- _The input_
+ + +
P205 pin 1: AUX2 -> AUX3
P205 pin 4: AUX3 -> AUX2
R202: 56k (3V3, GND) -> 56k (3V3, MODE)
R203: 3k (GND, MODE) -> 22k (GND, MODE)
+ + +
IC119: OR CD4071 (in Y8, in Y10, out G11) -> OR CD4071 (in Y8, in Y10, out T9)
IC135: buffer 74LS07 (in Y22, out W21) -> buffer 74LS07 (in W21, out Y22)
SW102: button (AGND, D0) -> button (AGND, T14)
+ + +
- _Task instructions_
Above are the lines; repeat exactly the ones from the line containing "IC135: buffer 74LS07" down to the line containing "SW102: button (AGND, D0)", both inclusive.

- _Your solution_
IC135: buffer 74LS07 (in Y22, out W21) -> buffer 74LS07 (in W21, out Y22)
SW102: button (AGND, D0) -> button (AGND, T14)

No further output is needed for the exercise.